Segment Open
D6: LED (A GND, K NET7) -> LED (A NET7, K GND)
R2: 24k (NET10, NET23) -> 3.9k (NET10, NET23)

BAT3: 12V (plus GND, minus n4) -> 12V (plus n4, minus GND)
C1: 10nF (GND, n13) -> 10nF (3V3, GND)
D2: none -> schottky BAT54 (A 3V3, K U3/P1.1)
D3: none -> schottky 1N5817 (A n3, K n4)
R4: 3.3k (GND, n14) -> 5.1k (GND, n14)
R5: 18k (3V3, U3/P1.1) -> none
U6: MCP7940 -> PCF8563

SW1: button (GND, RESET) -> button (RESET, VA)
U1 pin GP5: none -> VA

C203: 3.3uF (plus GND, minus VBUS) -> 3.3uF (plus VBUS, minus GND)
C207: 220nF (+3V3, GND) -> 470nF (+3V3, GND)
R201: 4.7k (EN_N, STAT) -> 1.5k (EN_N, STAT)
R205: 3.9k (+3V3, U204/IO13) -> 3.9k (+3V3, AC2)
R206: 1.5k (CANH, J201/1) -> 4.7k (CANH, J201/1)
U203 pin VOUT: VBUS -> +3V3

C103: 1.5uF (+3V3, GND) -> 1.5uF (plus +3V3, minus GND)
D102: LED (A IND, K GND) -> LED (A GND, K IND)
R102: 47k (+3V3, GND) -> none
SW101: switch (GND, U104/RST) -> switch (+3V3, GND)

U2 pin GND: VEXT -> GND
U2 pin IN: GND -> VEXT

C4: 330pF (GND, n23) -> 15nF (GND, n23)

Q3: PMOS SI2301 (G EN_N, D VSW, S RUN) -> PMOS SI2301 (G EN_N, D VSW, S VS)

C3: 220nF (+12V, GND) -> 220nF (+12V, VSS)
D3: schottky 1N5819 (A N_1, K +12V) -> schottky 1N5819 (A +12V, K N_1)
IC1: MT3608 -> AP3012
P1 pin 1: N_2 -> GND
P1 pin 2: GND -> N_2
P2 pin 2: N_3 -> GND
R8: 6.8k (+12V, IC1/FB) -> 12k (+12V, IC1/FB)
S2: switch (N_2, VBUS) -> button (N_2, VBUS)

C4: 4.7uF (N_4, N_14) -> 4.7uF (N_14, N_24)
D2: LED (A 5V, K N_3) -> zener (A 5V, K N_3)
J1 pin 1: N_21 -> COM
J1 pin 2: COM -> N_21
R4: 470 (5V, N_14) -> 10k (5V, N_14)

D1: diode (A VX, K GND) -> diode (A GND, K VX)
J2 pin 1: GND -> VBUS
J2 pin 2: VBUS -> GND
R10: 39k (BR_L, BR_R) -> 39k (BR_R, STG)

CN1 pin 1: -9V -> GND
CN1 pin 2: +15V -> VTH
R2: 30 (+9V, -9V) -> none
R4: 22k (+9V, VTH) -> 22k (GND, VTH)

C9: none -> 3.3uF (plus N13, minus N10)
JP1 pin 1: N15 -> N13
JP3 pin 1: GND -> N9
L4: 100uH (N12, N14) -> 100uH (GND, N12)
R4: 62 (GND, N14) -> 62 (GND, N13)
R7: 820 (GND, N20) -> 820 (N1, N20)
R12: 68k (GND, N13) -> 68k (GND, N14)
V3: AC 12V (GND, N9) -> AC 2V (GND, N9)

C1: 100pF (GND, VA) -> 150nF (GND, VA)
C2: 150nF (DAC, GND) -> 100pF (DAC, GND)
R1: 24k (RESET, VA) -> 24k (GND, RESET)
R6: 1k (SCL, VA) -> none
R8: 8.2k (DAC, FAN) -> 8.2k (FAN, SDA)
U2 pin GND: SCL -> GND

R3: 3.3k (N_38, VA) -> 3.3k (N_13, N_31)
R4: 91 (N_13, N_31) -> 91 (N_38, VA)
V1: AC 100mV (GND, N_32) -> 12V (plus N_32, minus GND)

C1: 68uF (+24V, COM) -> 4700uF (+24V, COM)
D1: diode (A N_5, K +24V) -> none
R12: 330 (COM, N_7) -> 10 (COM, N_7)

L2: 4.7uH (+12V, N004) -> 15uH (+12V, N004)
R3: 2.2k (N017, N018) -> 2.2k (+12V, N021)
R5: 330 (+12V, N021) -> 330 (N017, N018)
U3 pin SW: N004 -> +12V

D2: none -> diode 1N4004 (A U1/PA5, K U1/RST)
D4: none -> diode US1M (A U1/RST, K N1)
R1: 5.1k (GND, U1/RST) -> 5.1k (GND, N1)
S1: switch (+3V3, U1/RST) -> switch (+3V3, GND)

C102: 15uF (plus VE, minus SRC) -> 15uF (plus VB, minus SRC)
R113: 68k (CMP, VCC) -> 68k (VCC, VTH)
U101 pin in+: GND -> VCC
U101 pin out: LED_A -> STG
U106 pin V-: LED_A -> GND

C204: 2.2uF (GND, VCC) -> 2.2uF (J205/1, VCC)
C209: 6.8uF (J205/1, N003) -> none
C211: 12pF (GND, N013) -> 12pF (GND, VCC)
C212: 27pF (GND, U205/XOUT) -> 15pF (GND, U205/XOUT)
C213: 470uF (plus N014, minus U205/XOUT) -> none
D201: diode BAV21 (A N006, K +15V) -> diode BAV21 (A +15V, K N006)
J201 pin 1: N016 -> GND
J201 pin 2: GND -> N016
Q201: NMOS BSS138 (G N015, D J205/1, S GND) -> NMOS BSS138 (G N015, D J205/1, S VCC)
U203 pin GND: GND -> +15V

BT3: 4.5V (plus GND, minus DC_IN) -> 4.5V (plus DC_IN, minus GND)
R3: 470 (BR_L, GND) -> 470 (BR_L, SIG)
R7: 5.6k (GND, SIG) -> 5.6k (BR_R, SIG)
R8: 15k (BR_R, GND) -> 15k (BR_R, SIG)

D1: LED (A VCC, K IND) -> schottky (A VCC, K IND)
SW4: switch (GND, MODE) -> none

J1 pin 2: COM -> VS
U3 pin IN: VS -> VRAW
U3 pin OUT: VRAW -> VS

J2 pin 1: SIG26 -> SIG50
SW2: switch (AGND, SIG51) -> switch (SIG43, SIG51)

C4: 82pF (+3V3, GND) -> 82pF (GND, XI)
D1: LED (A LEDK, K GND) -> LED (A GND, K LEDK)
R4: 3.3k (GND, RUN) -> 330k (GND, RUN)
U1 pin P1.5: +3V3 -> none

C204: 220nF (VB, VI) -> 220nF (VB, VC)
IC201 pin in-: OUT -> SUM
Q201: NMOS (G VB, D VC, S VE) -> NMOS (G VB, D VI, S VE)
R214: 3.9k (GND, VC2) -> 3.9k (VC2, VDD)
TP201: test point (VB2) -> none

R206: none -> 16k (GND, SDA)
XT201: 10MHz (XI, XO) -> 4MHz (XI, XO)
Segment Closed
### EXERCISE GOAL:
The answer should be the complete set of records, printed exactly.

### SOLUTION TO THE PROBLEM:
D6: LED (A GND, K NET7) -> LED (A NET7, K GND)
R2: 24k (NET10, NET23) -> 3.9k (NET10, NET23)

BAT3: 12V (plus GND, minus n4) -> 12V (plus n4, minus GND)
C1: 10nF (GND, n13) -> 10nF (3V3, GND)
D2: none -> schottky BAT54 (A 3V3, K U3/P1.1)
D3: none -> schottky 1N5817 (A n3, K n4)
R4: 3.3k (GND, n14) -> 5.1k (GND, n14)
R5: 18k (3V3, U3/P1.1) -> none
U6: MCP7940 -> PCF8563

SW1: button (GND, RESET) -> button (RESET, VA)
U1 pin GP5: none -> VA

C203: 3.3uF (plus GND, minus VBUS) -> 3.3uF (plus VBUS, minus GND)
C207: 220nF (+3V3, GND) -> 470nF (+3V3, GND)
R201: 4.7k (EN_N, STAT) -> 1.5k (EN_N, STAT)
R205: 3.9k (+3V3, U204/IO13) -> 3.9k (+3V3, AC2)
R206: 1.5k (CANH, J201/1) -> 4.7k (CANH, J201/1)
U203 pin VOUT: VBUS -> +3V3

C103: 1.5uF (+3V3, GND) -> 1.5uF (plus +3V3, minus GND)
D102: LED (A IND, K GND) -> LED (A GND, K IND)
R102: 47k (+3V3, GND) -> none
SW101: switch (GND, U104/RST) -> switch (+3V3, GND)

U2 pin GND: VEXT -> GND
U2 pin IN: GND -> VEXT

C4: 330pF (GND, n23) -> 15nF (GND, n23)

Q3: PMOS SI2301 (G EN_N, D VSW, S RUN) -> PMOS SI2301 (G EN_N, D VSW, S VS)

C3: 220nF (+12V, GND) -> 220nF (+12V, VSS)
D3: schottky 1N5819 (A N_1, K +12V) -> schottky 1N5819 (A +12V, K N_1)
IC1: MT3608 -> AP3012
P1 pin 1: N_2 -> GND
P1 pin 2: GND -> N_2
P2 pin 2: N_3 -> GND
R8: 6.8k (+12V, IC1/FB) -> 12k (+12V, IC1/FB)
S2: switch (N_2, VBUS) -> button (N_2, VBUS)

C4: 4.7uF (N_4, N_14) -> 4.7uF (N_14, N_24)
D2: LED (A 5V, K N_3) -> zener (A 5V, K N_3)
J1 pin 1: N_21 -> COM
J1 pin 2: COM -> N_21
R4: 470 (5V, N_14) -> 10k (5V, N_14)

D1: diode (A VX, K GND) -> diode (A GND, K VX)
J2 pin 1: GND -> VBUS
J2 pin 2: VBUS -> GND
R10: 39k (BR_L, BR_R) -> 39k (BR_R, STG)

CN1 pin 1: -9V -> GND
CN1 pin 2: +15V -> VTH
R2: 30 (+9V, -9V) -> none
R4: 22k (+9V, VTH) -> 22k (GND, VTH)

C9: none -> 3.3uF (plus N13, minus N10)
JP1 pin 1: N15 -> N13
JP3 pin 1: GND -> N9
L4: 100uH (N12, N14) -> 100uH (GND, N12)
R4: 62 (GND, N14) -> 62 (GND, N13)
R7: 820 (GND, N20) -> 820 (N1, N20)
R12: 68k (GND, N13) -> 68k (GND, N14)
V3: AC 12V (GND, N9) -> AC 2V (GND, N9)

C1: 100pF (GND, VA) -> 150nF (GND, VA)
C2: 150nF (DAC, GND) -> 100pF (DAC, GND)
R1: 24k (RESET, VA) -> 24k (GND, RESET)
R6: 1k (SCL, VA) -> none
R8: 8.2k (DAC, FAN) -> 8.2k (FAN, SDA)
U2 pin GND: SCL -> GND

R3: 3.3k (N_38, VA) -> 3.3k (N_13, N_31)
R4: 91 (N_13, N_31) -> 91 (N_38, VA)
V1: AC 100mV (GND, N_32) -> 12V (plus N_32, minus GND)

C1: 68uF (+24V, COM) -> 4700uF (+24V, COM)
D1: diode (A N_5, K +24V) -> none
R12: 330 (COM, N_7) -> 10 (COM, N_7)

L2: 4.7uH (+12V, N004) -> 15uH (+12V, N004)
R3: 2.2k (N017, N018) -> 2.2k (+12V, N021)
R5: 330 (+12V, N021) -> 330 (N017, N018)
U3 pin SW: N004 -> +12V

D2: none -> diode 1N4004 (A U1/PA5, K U1/RST)
D4: none -> diode US1M (A U1/RST, K N1)
R1: 5.1k (GND, U1/RST) -> 5.1k (GND, N1)
S1: switch (+3V3, U1/RST) -> switch (+3V3, GND)

C102: 15uF (plus VE, minus SRC) -> 15uF (plus VB, minus SRC)
R113: 68k (CMP, VCC) -> 68k (VCC, VTH)
U101 pin in+: GND -> VCC
U101 pin out: LED_A -> STG
U106 pin V-: LED_A -> GND

C204: 2.2uF (GND, VCC) -> 2.2uF (J205/1, VCC)
C209: 6.8uF (J205/1, N003) -> none
C211: 12pF (GND, N013) -> 12pF (GND, VCC)
C212: 27pF (GND, U205/XOUT) -> 15pF (GND, U205/XOUT)
C213: 470uF (plus N014, minus U205/XOUT) -> none
D201: diode BAV21 (A N006, K +15V) -> diode BAV21 (A +15V, K N006)
J201 pin 1: N016 -> GND
J201 pin 2: GND -> N016
Q201: NMOS BSS138 (G N015, D J205/1, S GND) -> NMOS BSS138 (G N015, D J205/1, S VCC)
U203 pin GND: GND -> +15V

BT3: 4.5V (plus GND, minus DC_IN) -> 4.5V (plus DC_IN, minus GND)
R3: 470 (BR_L, GND) -> 470 (BR_L, SIG)
R7: 5.6k (GND, SIG) -> 5.6k (BR_R, SIG)
R8: 15k (BR_R, GND) -> 15k (BR_R, SIG)

D1: LED (A VCC, K IND) -> schottky (A VCC, K IND)
SW4: switch (GND, MODE) -> none

J1 pin 2: COM -> VS
U3 pin IN: VS -> VRAW
U3 pin OUT: VRAW -> VS

J2 pin 1: SIG26 -> SIG50
SW2: switch (AGND, SIG51) -> switch (SIG43, SIG51)

C4: 82pF (+3V3, GND) -> 82pF (GND, XI)
D1: LED (A LEDK, K GND) -> LED (A GND, K LEDK)
R4: 3.3k (GND, RUN) -> 330k (GND, RUN)
U1 pin P1.5: +3V3 -> none

C204: 220nF (VB, VI) -> 220nF (VB, VC)
IC201 pin in-: OUT -> SUM
Q201: NMOS (G VB, D VC, S VE) -> NMOS (G VB, D VI, S VE)
R214: 3.9k (GND, VC2) -> 3.9k (VC2, VDD)
TP201: test point (VB2) -> none

R206: none -> 16k (GND, SDA)
XT201: 10MHz (XI, XO) -> 4MHz (XI, XO)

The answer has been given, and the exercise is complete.